- **INSTRUCTIONS TO FOLLOW**
Copy out exactly the lines from the one containing "turquoise cone: 4 -> 1" through the end of the records, and no pictures.

Records excerpted from a collection
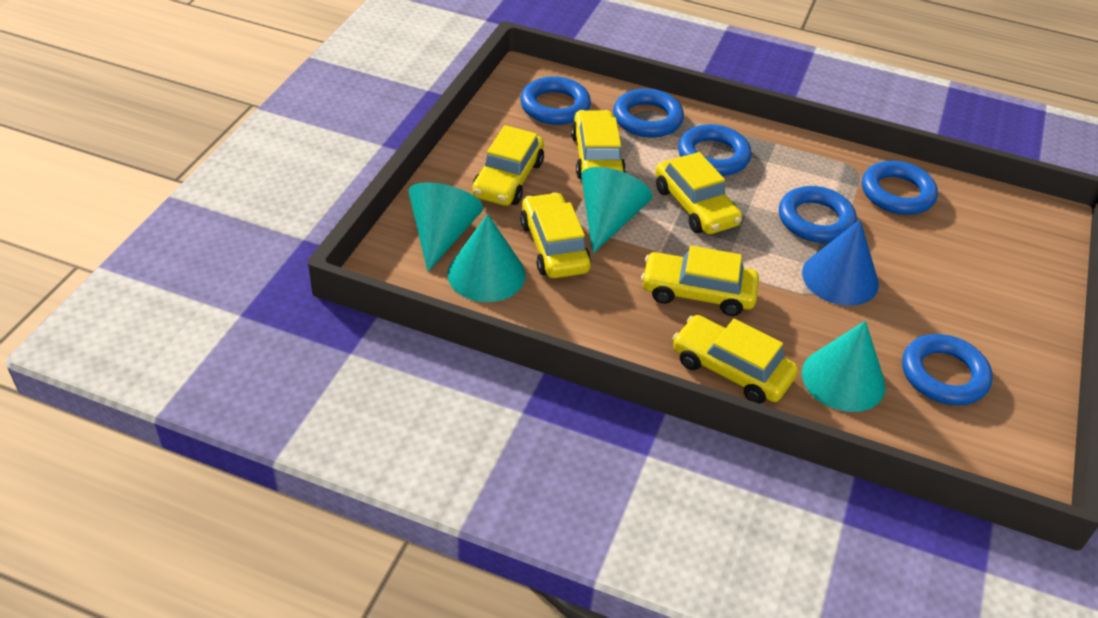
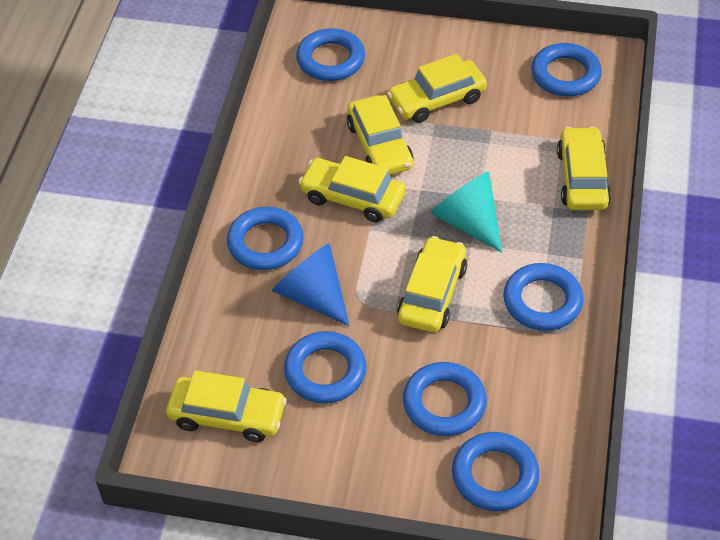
blue ring: 6 -> 7
turquoise cone: 4 -> 1

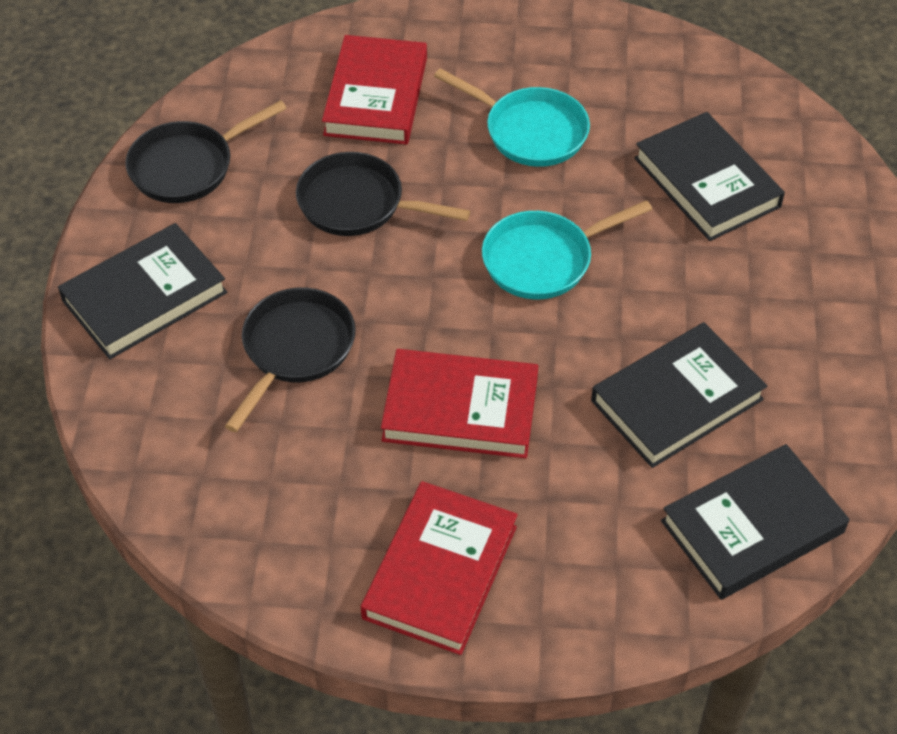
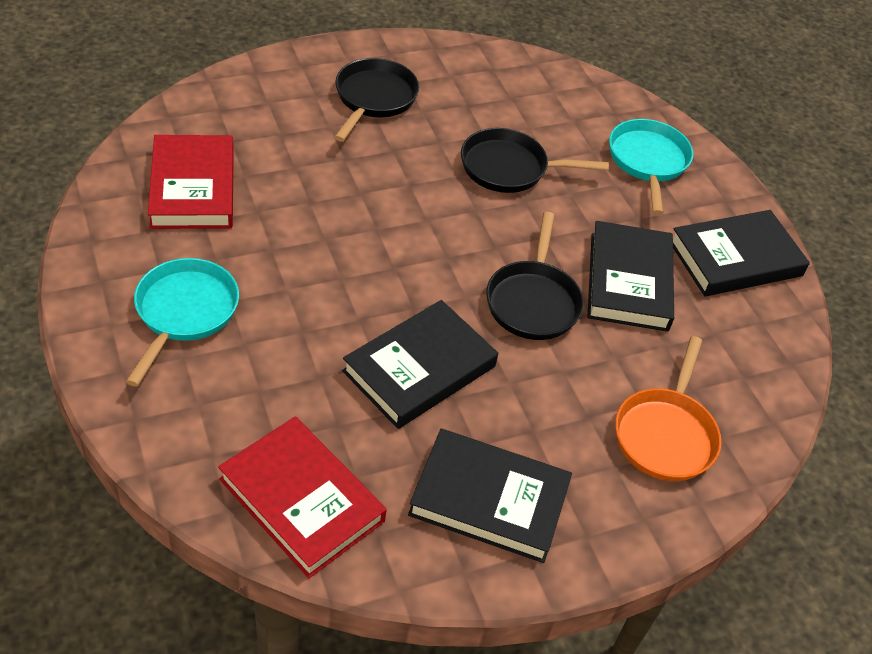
orange pan: 0 -> 1
red book: 3 -> 2

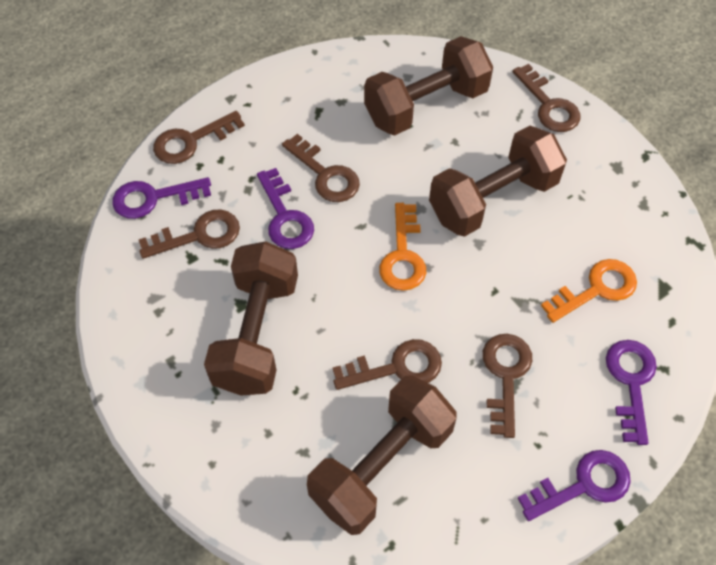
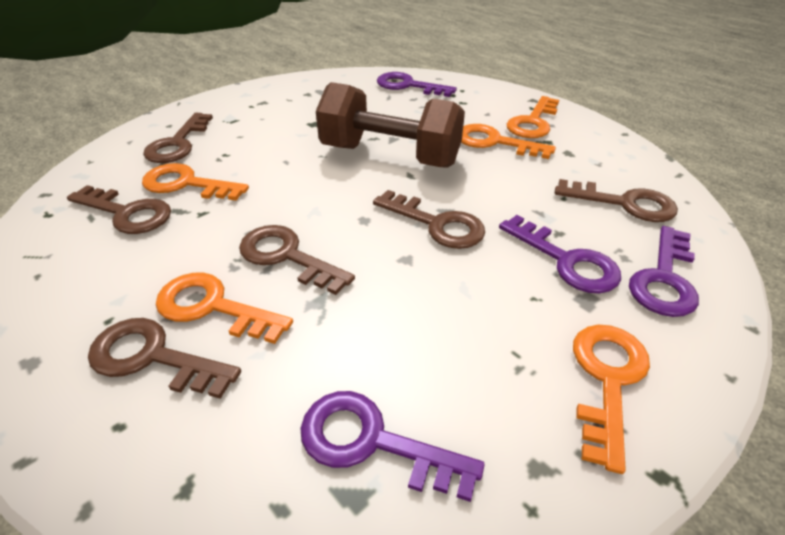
brown dumbbell: 4 -> 1
orange key: 2 -> 5

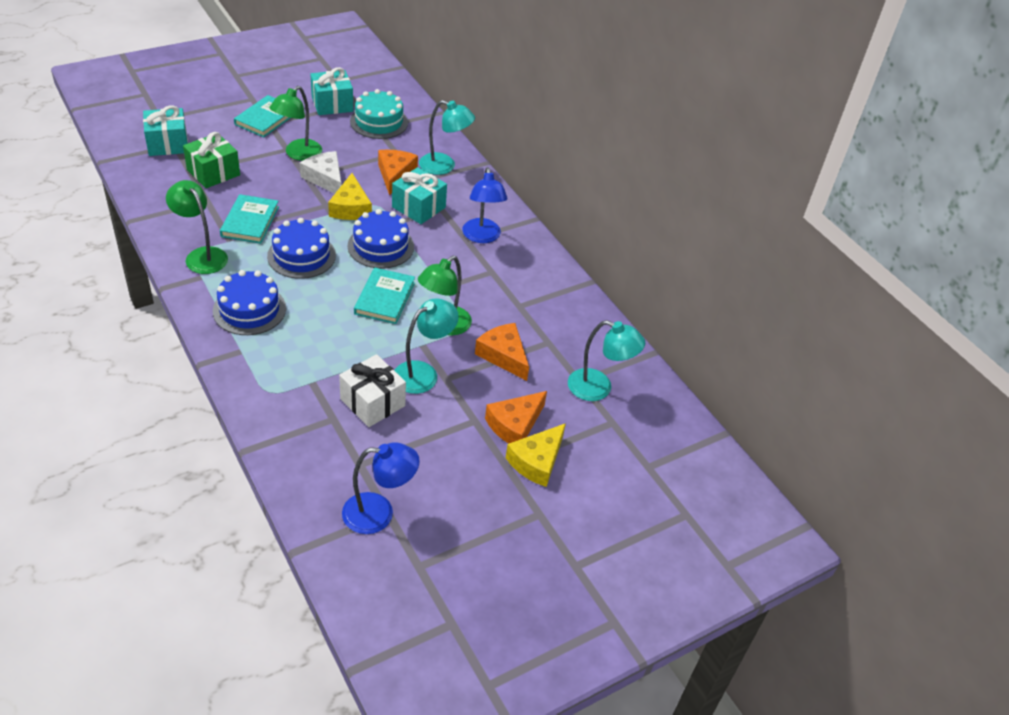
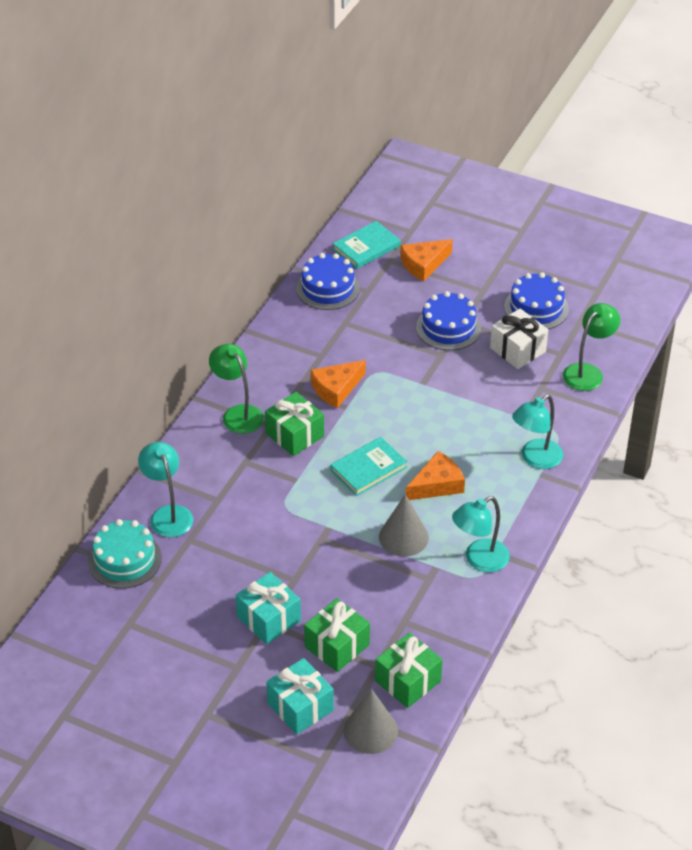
blue lamp: 2 -> 0
green gift: 1 -> 3
green lamp: 3 -> 2
grey cone: 0 -> 2
turquoise book: 3 -> 2
turquoise gift: 3 -> 2
white cheese: 1 -> 0
yellow cheese: 2 -> 0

- **SOLUTION TO THE PROBLEM**
turquoise cone: 4 -> 1

orange pan: 0 -> 1
red book: 3 -> 2

brown dumbbell: 4 -> 1
orange key: 2 -> 5

blue lamp: 2 -> 0
green gift: 1 -> 3
green lamp: 3 -> 2
grey cone: 0 -> 2
turquoise book: 3 -> 2
turquoise gift: 3 -> 2
white cheese: 1 -> 0
yellow cheese: 2 -> 0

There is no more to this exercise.